■ What the exercise asks: What's wanted is each entry repeated verbatim, minus its images.

---- Supplied records

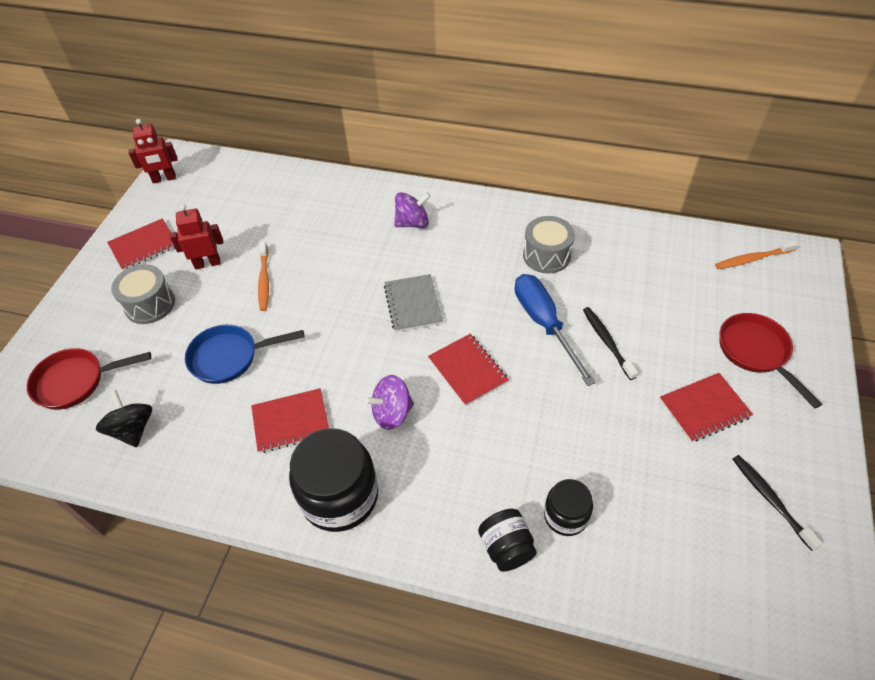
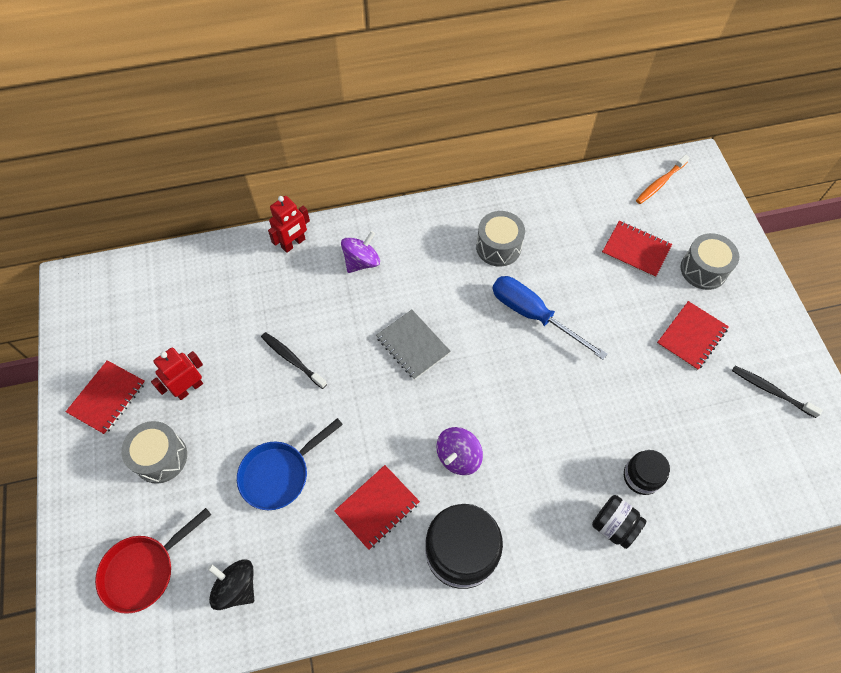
camera: 30 degrees left, 10 degrees up
(164, 179) = (73, 313): red robot -> red robot (293, 243)
(264, 280) = (259, 381): orange toothbrush -> none
(467, 370) = (496, 387): red notebook -> red notebook (636, 250)
(607, 342) = (591, 310): black toothbrush -> black toothbrush (292, 359)
(756, 352) = (703, 269): red pan -> grey drum

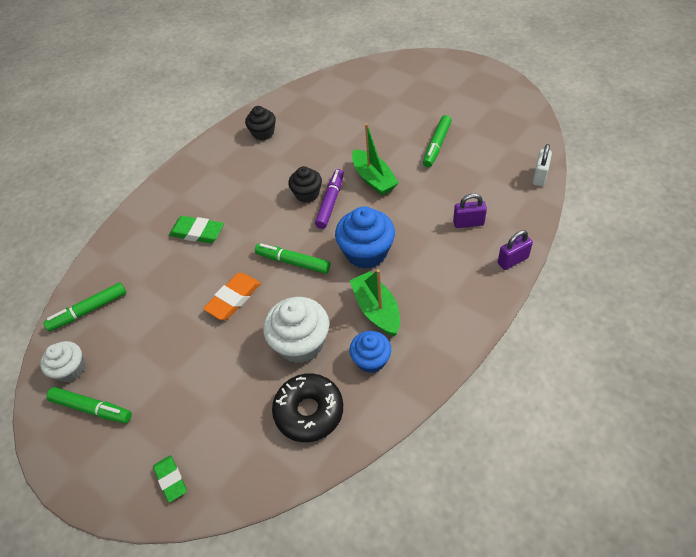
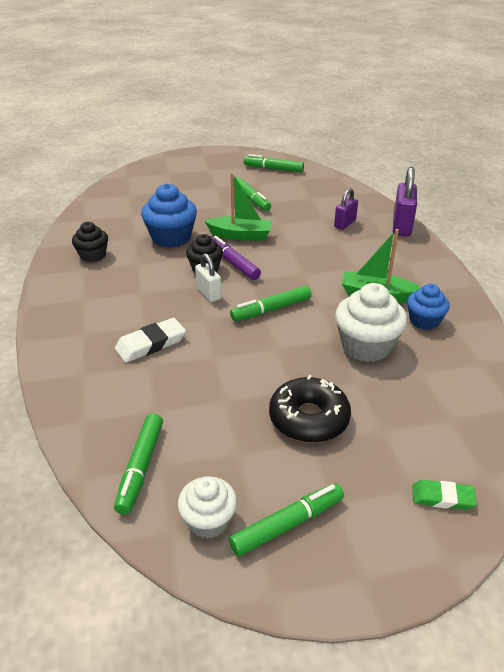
camera: 55 degrees left, 15 degrees down
(197, 232) = (151, 344): green eraser -> white eraser
(233, 298) = (267, 359): orange eraser -> none
(309, 411) = (444, 375): black donut -> black donut (309, 418)
(366, 252) = (312, 273): blue cupcake -> blue cupcake (171, 238)
(507, 121) = (273, 169): none -> green marker
(512, 260) = (402, 226): purple padlock -> purple padlock, size x1.60
(539, 176) = (341, 184): white padlock -> white padlock (208, 293)

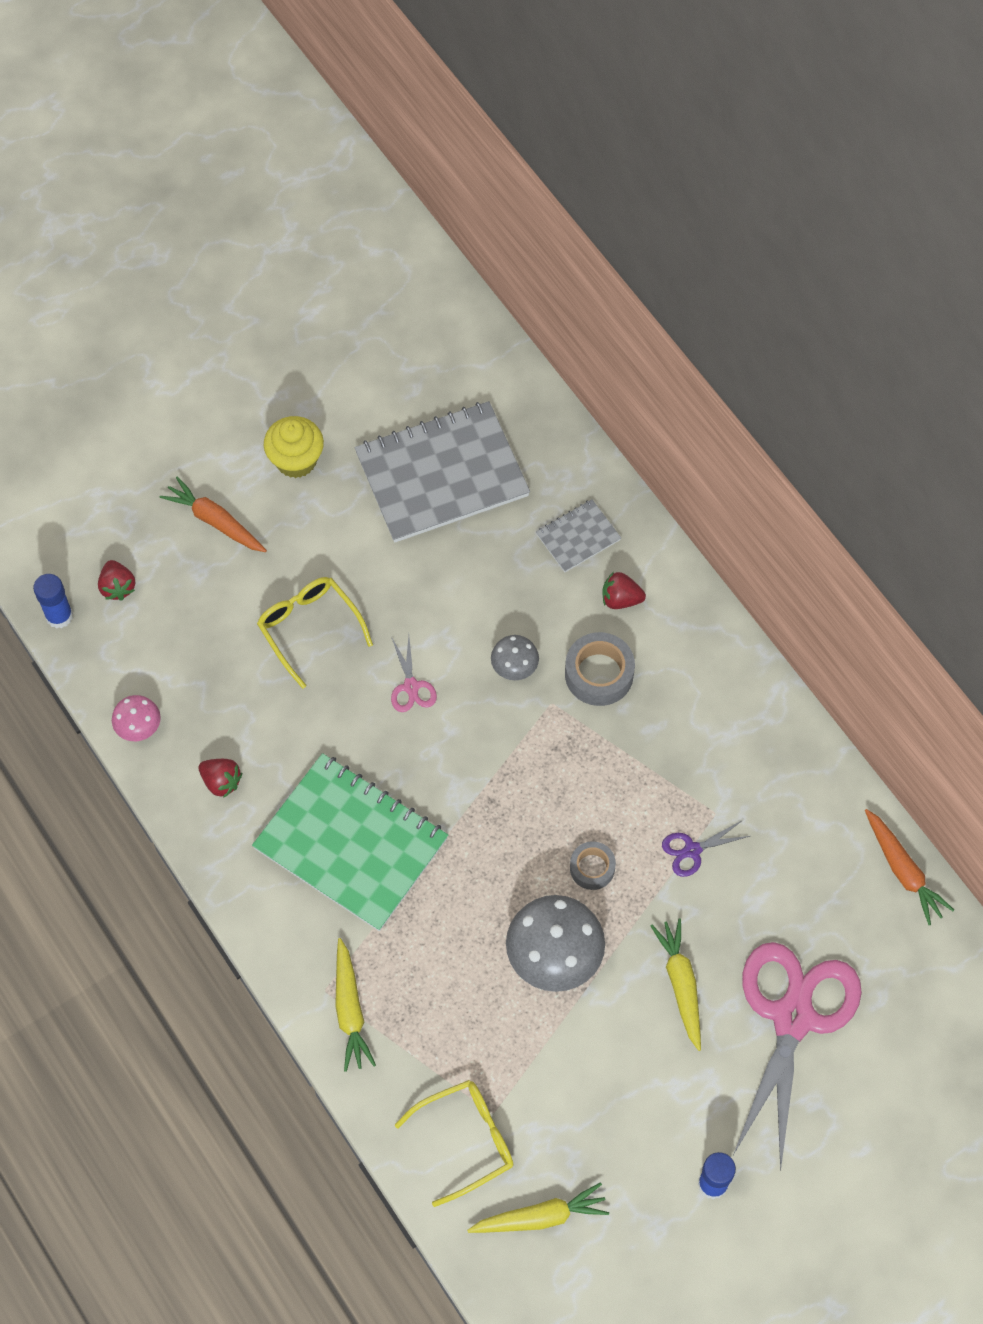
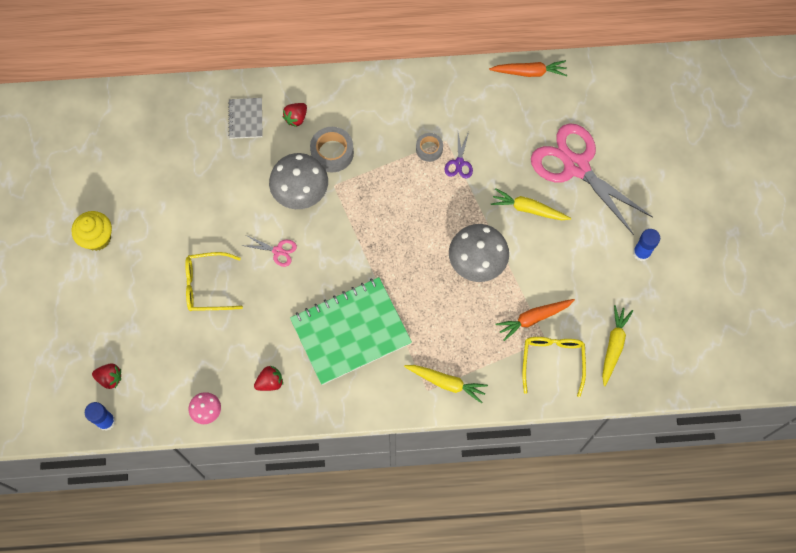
camera: 60 degrees left, 5 degrees up
(215, 521) = (105, 302): orange carrot -> orange carrot (533, 318)
(442, 474) = (160, 166): grey notebook -> none
(514, 666) = (300, 192): grey mushroom -> grey mushroom, size x1.93
(592, 868) = (439, 216): grey tape -> grey tape (429, 149)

--------

■ Reply:
camera: 30 degrees left, 10 degrees up
(164, 179) = (73, 313): red robot -> red robot (293, 243)
(264, 280) = (259, 381): orange toothbrush -> none
(467, 370) = (496, 387): red notebook -> red notebook (636, 250)
(607, 342) = (591, 310): black toothbrush -> black toothbrush (292, 359)
(756, 352) = (703, 269): red pan -> grey drum

camera: 55 degrees left, 15 degrees down
(197, 232) = (151, 344): green eraser -> white eraser
(233, 298) = (267, 359): orange eraser -> none
(309, 411) = (444, 375): black donut -> black donut (309, 418)
(366, 252) = (312, 273): blue cupcake -> blue cupcake (171, 238)
(507, 121) = (273, 169): none -> green marker
(512, 260) = (402, 226): purple padlock -> purple padlock, size x1.60
(539, 176) = (341, 184): white padlock -> white padlock (208, 293)

camera: 60 degrees left, 5 degrees up
(215, 521) = (105, 302): orange carrot -> orange carrot (533, 318)
(442, 474) = (160, 166): grey notebook -> none
(514, 666) = (300, 192): grey mushroom -> grey mushroom, size x1.93
(592, 868) = (439, 216): grey tape -> grey tape (429, 149)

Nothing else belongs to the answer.